#### Extracted data rows:
------------------------------------------------------------------------
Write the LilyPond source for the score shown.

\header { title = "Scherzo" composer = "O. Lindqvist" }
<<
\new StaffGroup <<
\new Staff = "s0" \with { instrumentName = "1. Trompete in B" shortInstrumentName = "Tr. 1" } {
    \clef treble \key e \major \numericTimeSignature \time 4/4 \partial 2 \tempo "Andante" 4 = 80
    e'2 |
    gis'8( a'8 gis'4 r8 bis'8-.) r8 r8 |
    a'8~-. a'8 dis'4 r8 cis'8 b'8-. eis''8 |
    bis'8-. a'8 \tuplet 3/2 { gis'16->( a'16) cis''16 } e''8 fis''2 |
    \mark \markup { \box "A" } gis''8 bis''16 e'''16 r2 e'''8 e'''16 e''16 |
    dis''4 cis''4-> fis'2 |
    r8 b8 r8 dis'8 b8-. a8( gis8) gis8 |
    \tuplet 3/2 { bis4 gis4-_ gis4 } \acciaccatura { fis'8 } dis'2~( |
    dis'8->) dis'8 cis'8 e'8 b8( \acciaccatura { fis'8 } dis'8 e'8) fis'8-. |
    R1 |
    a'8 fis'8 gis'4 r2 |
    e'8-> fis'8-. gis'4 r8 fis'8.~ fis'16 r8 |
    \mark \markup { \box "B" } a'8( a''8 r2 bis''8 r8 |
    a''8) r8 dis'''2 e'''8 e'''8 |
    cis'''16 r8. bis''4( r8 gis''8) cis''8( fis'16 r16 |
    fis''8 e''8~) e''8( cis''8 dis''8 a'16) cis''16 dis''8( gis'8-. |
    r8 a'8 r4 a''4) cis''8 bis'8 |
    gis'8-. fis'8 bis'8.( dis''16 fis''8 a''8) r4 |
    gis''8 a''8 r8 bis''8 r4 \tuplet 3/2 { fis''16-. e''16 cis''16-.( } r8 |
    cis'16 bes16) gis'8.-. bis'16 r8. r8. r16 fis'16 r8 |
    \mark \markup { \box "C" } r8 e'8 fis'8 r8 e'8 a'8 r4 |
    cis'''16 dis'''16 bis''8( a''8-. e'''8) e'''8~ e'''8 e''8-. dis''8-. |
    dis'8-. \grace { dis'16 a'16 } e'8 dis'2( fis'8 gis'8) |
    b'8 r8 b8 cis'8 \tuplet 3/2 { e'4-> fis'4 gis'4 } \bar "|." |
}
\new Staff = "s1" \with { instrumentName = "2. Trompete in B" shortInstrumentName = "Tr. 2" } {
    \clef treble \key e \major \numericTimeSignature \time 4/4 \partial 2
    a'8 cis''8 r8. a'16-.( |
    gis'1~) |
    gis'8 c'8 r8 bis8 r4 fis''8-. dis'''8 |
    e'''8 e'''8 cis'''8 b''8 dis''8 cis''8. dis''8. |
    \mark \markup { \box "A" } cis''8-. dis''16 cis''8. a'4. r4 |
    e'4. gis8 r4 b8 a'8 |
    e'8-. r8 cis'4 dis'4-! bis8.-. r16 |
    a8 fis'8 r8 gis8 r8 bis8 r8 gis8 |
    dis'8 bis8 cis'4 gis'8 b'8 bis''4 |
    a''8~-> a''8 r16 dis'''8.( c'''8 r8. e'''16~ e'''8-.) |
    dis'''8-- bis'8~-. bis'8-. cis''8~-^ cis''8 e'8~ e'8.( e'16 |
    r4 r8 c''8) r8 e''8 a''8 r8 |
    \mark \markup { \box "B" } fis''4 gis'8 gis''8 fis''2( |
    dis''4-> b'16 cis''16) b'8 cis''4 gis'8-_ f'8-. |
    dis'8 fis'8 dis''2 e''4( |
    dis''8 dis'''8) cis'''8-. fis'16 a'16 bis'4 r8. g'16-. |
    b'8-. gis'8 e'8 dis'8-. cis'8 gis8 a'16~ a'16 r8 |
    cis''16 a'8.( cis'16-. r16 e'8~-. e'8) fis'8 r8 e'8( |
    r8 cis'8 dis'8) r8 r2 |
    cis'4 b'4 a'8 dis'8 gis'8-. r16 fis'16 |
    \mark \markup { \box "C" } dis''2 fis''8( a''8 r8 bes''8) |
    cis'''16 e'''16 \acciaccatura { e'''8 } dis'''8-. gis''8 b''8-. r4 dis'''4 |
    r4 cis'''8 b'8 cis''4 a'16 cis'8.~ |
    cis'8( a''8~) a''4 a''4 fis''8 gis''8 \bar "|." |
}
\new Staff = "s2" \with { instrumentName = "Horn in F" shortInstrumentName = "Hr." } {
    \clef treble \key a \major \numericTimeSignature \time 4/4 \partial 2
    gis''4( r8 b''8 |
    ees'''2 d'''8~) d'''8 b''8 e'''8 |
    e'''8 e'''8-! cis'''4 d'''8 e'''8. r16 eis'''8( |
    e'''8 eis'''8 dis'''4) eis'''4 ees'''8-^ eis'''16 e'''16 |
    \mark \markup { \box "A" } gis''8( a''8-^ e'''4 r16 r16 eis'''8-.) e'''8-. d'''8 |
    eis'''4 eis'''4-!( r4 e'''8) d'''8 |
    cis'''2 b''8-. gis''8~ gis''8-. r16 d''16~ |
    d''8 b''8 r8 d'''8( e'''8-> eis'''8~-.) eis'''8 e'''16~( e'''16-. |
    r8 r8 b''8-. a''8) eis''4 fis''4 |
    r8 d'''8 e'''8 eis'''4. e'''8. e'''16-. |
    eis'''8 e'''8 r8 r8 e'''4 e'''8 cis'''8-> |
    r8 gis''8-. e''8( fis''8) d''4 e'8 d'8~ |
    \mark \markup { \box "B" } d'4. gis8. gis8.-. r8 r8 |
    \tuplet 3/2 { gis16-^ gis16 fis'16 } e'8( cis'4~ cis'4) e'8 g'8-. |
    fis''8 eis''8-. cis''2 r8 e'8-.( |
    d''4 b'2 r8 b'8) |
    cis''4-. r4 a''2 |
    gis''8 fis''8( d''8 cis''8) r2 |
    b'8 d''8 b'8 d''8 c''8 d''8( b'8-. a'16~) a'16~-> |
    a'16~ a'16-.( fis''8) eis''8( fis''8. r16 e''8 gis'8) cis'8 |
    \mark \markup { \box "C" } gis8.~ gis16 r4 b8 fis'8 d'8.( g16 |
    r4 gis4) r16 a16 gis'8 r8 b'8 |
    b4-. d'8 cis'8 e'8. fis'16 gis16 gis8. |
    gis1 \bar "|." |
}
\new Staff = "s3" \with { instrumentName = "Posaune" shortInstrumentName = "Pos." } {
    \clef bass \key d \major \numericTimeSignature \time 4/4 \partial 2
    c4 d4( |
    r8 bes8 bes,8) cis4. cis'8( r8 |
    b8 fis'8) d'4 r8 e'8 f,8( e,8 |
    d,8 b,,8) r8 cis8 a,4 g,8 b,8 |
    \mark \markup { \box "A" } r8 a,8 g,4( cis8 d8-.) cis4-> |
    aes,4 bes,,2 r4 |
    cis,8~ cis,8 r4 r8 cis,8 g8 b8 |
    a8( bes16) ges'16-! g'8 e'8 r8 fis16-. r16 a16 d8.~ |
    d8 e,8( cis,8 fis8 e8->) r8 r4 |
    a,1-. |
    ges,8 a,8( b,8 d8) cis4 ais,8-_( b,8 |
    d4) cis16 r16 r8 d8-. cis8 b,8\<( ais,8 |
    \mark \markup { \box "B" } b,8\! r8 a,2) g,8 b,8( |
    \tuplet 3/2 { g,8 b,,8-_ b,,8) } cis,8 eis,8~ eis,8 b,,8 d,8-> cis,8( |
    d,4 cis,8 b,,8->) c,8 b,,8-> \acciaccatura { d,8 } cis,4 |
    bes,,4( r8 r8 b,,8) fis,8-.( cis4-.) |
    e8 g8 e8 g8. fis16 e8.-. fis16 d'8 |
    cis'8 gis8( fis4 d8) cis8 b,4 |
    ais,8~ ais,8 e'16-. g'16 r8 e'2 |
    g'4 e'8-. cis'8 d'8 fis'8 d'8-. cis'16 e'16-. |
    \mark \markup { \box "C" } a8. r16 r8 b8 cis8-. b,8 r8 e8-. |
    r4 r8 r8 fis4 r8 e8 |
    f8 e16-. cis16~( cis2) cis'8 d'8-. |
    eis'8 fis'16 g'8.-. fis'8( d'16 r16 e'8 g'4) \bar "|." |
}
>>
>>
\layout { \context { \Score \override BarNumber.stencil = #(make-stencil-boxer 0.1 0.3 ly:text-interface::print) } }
------------------------------------------------------------------------
Please select each line in the rows above that contains the string "Trompete".

\new Staff = "s0" \with { instrumentName = "1. Trompete in B" shortInstrumentName = "Tr. 1" } {
\new Staff = "s1" \with { instrumentName = "2. Trompete in B" shortInstrumentName = "Tr. 2" } {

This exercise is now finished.